All the lines below need to be transcribed exactly. Pictures get left out.

DATA FOR THIS EXERCISE:
_ _ _ _ _

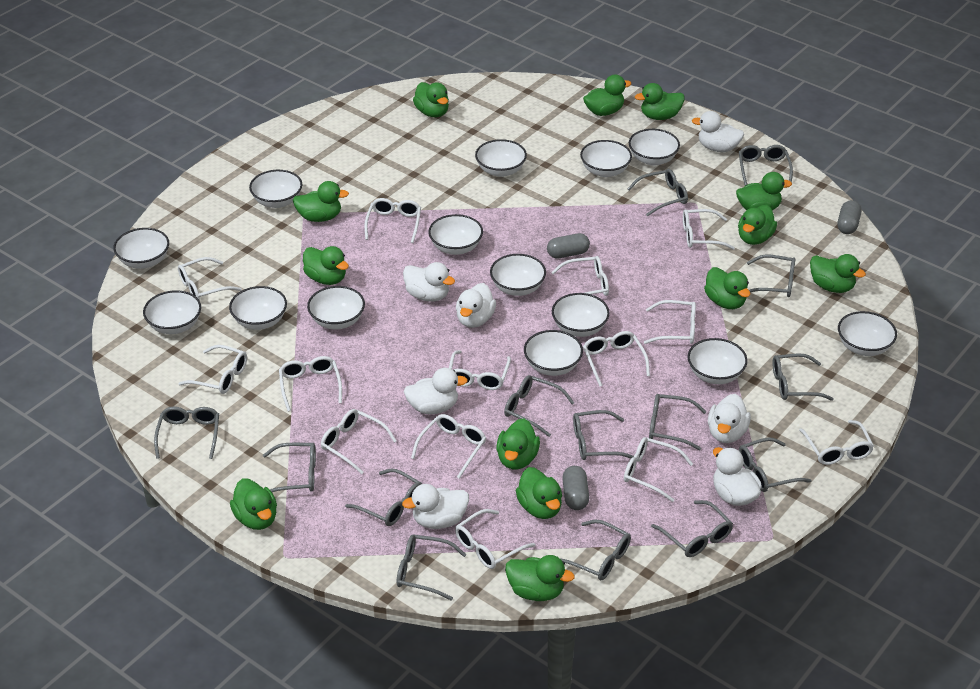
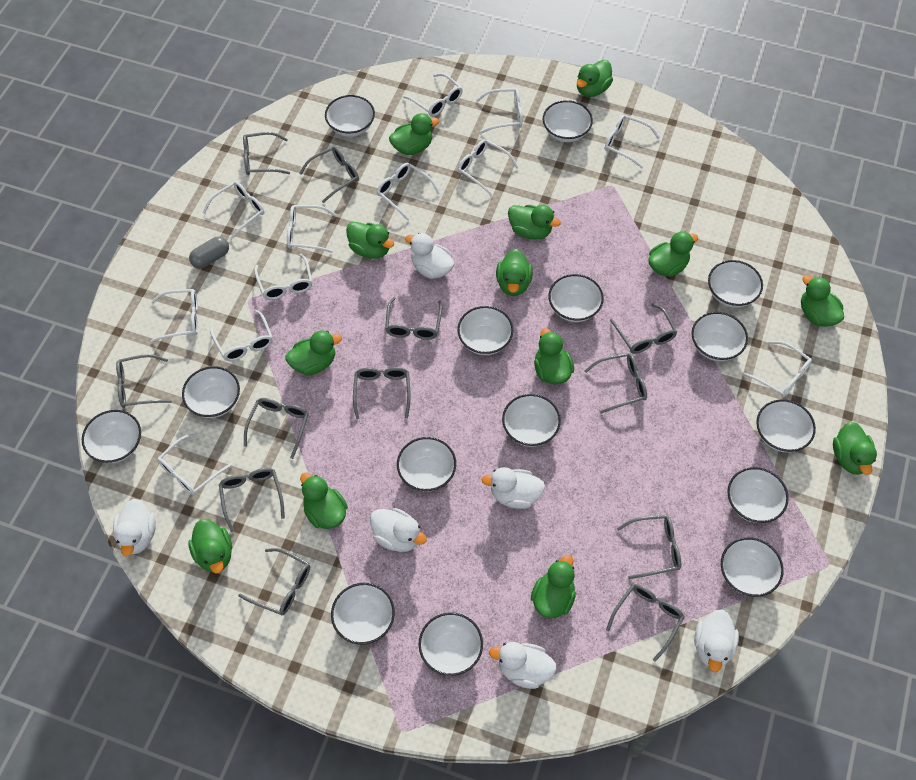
grey capsule: 3 -> 1
grey glasses: 14 -> 12
white bowl: 14 -> 15
white duck: 7 -> 6
white glasses: 14 -> 12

_ _ _ _ _

TASK RESULT:
grey capsule: 3 -> 1
grey glasses: 14 -> 12
white bowl: 14 -> 15
white duck: 7 -> 6
white glasses: 14 -> 12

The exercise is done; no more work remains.